§ EXERCISE BRIEF
An exact copy of every record is the expected answer.

§ EXTRACTED RECORDS
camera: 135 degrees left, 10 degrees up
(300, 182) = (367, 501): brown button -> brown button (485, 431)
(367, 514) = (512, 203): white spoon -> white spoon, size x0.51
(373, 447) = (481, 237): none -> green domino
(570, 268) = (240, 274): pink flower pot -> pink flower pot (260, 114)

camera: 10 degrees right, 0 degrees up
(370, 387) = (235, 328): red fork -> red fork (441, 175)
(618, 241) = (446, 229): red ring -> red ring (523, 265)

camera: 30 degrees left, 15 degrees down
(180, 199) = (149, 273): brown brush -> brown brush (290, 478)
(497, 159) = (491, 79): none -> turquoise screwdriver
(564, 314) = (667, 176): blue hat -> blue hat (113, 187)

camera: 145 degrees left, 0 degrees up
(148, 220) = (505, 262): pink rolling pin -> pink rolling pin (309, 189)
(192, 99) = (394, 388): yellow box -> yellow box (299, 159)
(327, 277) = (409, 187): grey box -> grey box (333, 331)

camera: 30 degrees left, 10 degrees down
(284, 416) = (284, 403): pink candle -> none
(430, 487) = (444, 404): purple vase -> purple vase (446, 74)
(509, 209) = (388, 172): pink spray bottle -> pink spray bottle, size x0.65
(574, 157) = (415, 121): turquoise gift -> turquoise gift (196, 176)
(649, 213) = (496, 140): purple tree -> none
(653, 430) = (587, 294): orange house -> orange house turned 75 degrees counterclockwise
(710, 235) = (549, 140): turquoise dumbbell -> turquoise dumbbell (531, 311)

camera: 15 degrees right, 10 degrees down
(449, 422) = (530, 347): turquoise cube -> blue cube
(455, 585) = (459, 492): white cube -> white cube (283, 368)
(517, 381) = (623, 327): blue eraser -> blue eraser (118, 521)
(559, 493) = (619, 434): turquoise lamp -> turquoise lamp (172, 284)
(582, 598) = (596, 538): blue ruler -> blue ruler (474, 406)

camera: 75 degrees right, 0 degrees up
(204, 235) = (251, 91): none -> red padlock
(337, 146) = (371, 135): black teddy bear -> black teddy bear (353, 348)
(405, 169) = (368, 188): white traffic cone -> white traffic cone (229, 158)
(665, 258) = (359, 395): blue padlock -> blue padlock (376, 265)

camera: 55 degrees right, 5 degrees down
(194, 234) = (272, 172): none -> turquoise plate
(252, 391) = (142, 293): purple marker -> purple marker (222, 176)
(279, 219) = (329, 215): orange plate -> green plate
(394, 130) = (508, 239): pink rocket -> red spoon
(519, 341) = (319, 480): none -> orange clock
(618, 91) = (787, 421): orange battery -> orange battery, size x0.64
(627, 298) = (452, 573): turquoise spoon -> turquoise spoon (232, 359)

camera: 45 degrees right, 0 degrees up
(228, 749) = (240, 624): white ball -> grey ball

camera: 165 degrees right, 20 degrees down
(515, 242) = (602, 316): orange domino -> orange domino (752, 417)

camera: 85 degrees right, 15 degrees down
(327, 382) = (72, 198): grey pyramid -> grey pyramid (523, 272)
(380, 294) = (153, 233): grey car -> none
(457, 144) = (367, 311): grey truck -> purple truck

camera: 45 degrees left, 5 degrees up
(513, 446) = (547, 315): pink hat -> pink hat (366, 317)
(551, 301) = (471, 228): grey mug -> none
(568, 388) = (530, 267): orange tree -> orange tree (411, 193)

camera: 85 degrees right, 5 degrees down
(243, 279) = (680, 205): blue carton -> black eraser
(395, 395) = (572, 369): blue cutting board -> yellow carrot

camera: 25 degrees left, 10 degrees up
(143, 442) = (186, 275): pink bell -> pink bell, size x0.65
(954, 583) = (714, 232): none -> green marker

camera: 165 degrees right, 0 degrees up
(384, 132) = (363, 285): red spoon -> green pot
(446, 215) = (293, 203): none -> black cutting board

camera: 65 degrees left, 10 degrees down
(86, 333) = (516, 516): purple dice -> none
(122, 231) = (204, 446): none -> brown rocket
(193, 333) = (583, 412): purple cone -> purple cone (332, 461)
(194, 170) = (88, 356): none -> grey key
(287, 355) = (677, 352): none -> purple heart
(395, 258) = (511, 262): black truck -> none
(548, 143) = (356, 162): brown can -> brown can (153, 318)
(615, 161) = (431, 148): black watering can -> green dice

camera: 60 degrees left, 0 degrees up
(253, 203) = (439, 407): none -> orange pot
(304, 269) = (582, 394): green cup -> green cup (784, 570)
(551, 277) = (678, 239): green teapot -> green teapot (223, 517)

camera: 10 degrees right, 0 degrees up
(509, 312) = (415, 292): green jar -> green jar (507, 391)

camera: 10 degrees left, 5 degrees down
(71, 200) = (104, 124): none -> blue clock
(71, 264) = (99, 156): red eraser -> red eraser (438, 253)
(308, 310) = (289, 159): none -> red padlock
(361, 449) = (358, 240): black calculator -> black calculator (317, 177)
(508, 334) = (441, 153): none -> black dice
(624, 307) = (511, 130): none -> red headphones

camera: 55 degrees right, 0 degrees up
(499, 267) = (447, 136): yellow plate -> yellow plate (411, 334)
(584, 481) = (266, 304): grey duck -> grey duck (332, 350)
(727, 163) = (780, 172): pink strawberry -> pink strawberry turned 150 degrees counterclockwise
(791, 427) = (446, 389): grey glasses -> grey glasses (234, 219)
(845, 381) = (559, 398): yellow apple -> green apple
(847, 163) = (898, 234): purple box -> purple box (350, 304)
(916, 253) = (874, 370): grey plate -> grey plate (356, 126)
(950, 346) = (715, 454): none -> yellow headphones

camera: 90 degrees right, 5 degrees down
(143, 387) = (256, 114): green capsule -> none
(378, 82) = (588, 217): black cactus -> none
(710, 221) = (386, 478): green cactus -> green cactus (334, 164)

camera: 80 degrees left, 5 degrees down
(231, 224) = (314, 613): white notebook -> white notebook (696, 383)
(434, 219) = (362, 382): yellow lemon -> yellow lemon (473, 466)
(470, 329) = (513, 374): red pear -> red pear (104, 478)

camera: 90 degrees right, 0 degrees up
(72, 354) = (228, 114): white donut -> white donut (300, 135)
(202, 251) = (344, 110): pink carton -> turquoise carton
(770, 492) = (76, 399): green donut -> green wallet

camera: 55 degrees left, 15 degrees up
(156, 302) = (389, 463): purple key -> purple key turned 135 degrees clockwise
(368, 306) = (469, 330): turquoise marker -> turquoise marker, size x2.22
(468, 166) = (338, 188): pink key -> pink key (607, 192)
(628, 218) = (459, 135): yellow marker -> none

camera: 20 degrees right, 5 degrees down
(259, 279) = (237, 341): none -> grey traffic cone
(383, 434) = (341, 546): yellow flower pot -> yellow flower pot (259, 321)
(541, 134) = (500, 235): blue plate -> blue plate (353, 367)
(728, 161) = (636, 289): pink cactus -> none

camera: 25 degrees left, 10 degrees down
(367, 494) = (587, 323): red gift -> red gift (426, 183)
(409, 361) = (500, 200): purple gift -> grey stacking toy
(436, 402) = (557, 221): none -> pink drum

§ WRITTEN SOLUTION
camera: 135 degrees left, 10 degrees up
(300, 182) = (367, 501): brown button -> brown button (485, 431)
(367, 514) = (512, 203): white spoon -> white spoon, size x0.51
(373, 447) = (481, 237): none -> green domino
(570, 268) = (240, 274): pink flower pot -> pink flower pot (260, 114)

camera: 10 degrees right, 0 degrees up
(370, 387) = (235, 328): red fork -> red fork (441, 175)
(618, 241) = (446, 229): red ring -> red ring (523, 265)

camera: 30 degrees left, 15 degrees down
(180, 199) = (149, 273): brown brush -> brown brush (290, 478)
(497, 159) = (491, 79): none -> turquoise screwdriver
(564, 314) = (667, 176): blue hat -> blue hat (113, 187)

camera: 145 degrees left, 0 degrees up
(148, 220) = (505, 262): pink rolling pin -> pink rolling pin (309, 189)
(192, 99) = (394, 388): yellow box -> yellow box (299, 159)
(327, 277) = (409, 187): grey box -> grey box (333, 331)

camera: 30 degrees left, 10 degrees down
(284, 416) = (284, 403): pink candle -> none
(430, 487) = (444, 404): purple vase -> purple vase (446, 74)
(509, 209) = (388, 172): pink spray bottle -> pink spray bottle, size x0.65
(574, 157) = (415, 121): turquoise gift -> turquoise gift (196, 176)
(649, 213) = (496, 140): purple tree -> none
(653, 430) = (587, 294): orange house -> orange house turned 75 degrees counterclockwise
(710, 235) = (549, 140): turquoise dumbbell -> turquoise dumbbell (531, 311)

camera: 15 degrees right, 10 degrees down
(449, 422) = (530, 347): turquoise cube -> blue cube
(455, 585) = (459, 492): white cube -> white cube (283, 368)
(517, 381) = (623, 327): blue eraser -> blue eraser (118, 521)
(559, 493) = (619, 434): turquoise lamp -> turquoise lamp (172, 284)
(582, 598) = (596, 538): blue ruler -> blue ruler (474, 406)

camera: 75 degrees right, 0 degrees up
(204, 235) = (251, 91): none -> red padlock
(337, 146) = (371, 135): black teddy bear -> black teddy bear (353, 348)
(405, 169) = (368, 188): white traffic cone -> white traffic cone (229, 158)
(665, 258) = (359, 395): blue padlock -> blue padlock (376, 265)

camera: 55 degrees right, 5 degrees down
(194, 234) = (272, 172): none -> turquoise plate
(252, 391) = (142, 293): purple marker -> purple marker (222, 176)
(279, 219) = (329, 215): orange plate -> green plate
(394, 130) = (508, 239): pink rocket -> red spoon
(519, 341) = (319, 480): none -> orange clock
(618, 91) = (787, 421): orange battery -> orange battery, size x0.64
(627, 298) = (452, 573): turquoise spoon -> turquoise spoon (232, 359)

camera: 45 degrees right, 0 degrees up
(228, 749) = (240, 624): white ball -> grey ball

camera: 165 degrees right, 20 degrees down
(515, 242) = (602, 316): orange domino -> orange domino (752, 417)

camera: 85 degrees right, 15 degrees down
(327, 382) = (72, 198): grey pyramid -> grey pyramid (523, 272)
(380, 294) = (153, 233): grey car -> none
(457, 144) = (367, 311): grey truck -> purple truck

camera: 45 degrees left, 5 degrees up
(513, 446) = (547, 315): pink hat -> pink hat (366, 317)
(551, 301) = (471, 228): grey mug -> none
(568, 388) = (530, 267): orange tree -> orange tree (411, 193)

camera: 85 degrees right, 5 degrees down
(243, 279) = (680, 205): blue carton -> black eraser
(395, 395) = (572, 369): blue cutting board -> yellow carrot

camera: 25 degrees left, 10 degrees up
(143, 442) = (186, 275): pink bell -> pink bell, size x0.65
(954, 583) = (714, 232): none -> green marker

camera: 165 degrees right, 0 degrees up
(384, 132) = (363, 285): red spoon -> green pot
(446, 215) = (293, 203): none -> black cutting board

camera: 65 degrees left, 10 degrees down
(86, 333) = (516, 516): purple dice -> none
(122, 231) = (204, 446): none -> brown rocket
(193, 333) = (583, 412): purple cone -> purple cone (332, 461)
(194, 170) = (88, 356): none -> grey key
(287, 355) = (677, 352): none -> purple heart
(395, 258) = (511, 262): black truck -> none
(548, 143) = (356, 162): brown can -> brown can (153, 318)
(615, 161) = (431, 148): black watering can -> green dice

camera: 60 degrees left, 0 degrees up
(253, 203) = (439, 407): none -> orange pot
(304, 269) = (582, 394): green cup -> green cup (784, 570)
(551, 277) = (678, 239): green teapot -> green teapot (223, 517)

camera: 10 degrees right, 0 degrees up
(509, 312) = (415, 292): green jar -> green jar (507, 391)

camera: 10 degrees left, 5 degrees down
(71, 200) = (104, 124): none -> blue clock
(71, 264) = (99, 156): red eraser -> red eraser (438, 253)
(308, 310) = (289, 159): none -> red padlock
(361, 449) = (358, 240): black calculator -> black calculator (317, 177)
(508, 334) = (441, 153): none -> black dice
(624, 307) = (511, 130): none -> red headphones

camera: 55 degrees right, 0 degrees up
(499, 267) = (447, 136): yellow plate -> yellow plate (411, 334)
(584, 481) = (266, 304): grey duck -> grey duck (332, 350)
(727, 163) = (780, 172): pink strawberry -> pink strawberry turned 150 degrees counterclockwise
(791, 427) = (446, 389): grey glasses -> grey glasses (234, 219)
(845, 381) = (559, 398): yellow apple -> green apple
(847, 163) = (898, 234): purple box -> purple box (350, 304)
(916, 253) = (874, 370): grey plate -> grey plate (356, 126)
(950, 346) = (715, 454): none -> yellow headphones

camera: 90 degrees right, 5 degrees down
(143, 387) = (256, 114): green capsule -> none
(378, 82) = (588, 217): black cactus -> none
(710, 221) = (386, 478): green cactus -> green cactus (334, 164)

camera: 80 degrees left, 5 degrees down
(231, 224) = (314, 613): white notebook -> white notebook (696, 383)
(434, 219) = (362, 382): yellow lemon -> yellow lemon (473, 466)
(470, 329) = (513, 374): red pear -> red pear (104, 478)

camera: 90 degrees right, 0 degrees up
(72, 354) = (228, 114): white donut -> white donut (300, 135)
(202, 251) = (344, 110): pink carton -> turquoise carton
(770, 492) = (76, 399): green donut -> green wallet

camera: 55 degrees left, 15 degrees up
(156, 302) = (389, 463): purple key -> purple key turned 135 degrees clockwise
(368, 306) = (469, 330): turquoise marker -> turquoise marker, size x2.22
(468, 166) = (338, 188): pink key -> pink key (607, 192)
(628, 218) = (459, 135): yellow marker -> none

camera: 20 degrees right, 5 degrees down
(259, 279) = (237, 341): none -> grey traffic cone
(383, 434) = (341, 546): yellow flower pot -> yellow flower pot (259, 321)
(541, 134) = (500, 235): blue plate -> blue plate (353, 367)
(728, 161) = (636, 289): pink cactus -> none

camera: 25 degrees left, 10 degrees down
(367, 494) = (587, 323): red gift -> red gift (426, 183)
(409, 361) = (500, 200): purple gift -> grey stacking toy
(436, 402) = (557, 221): none -> pink drum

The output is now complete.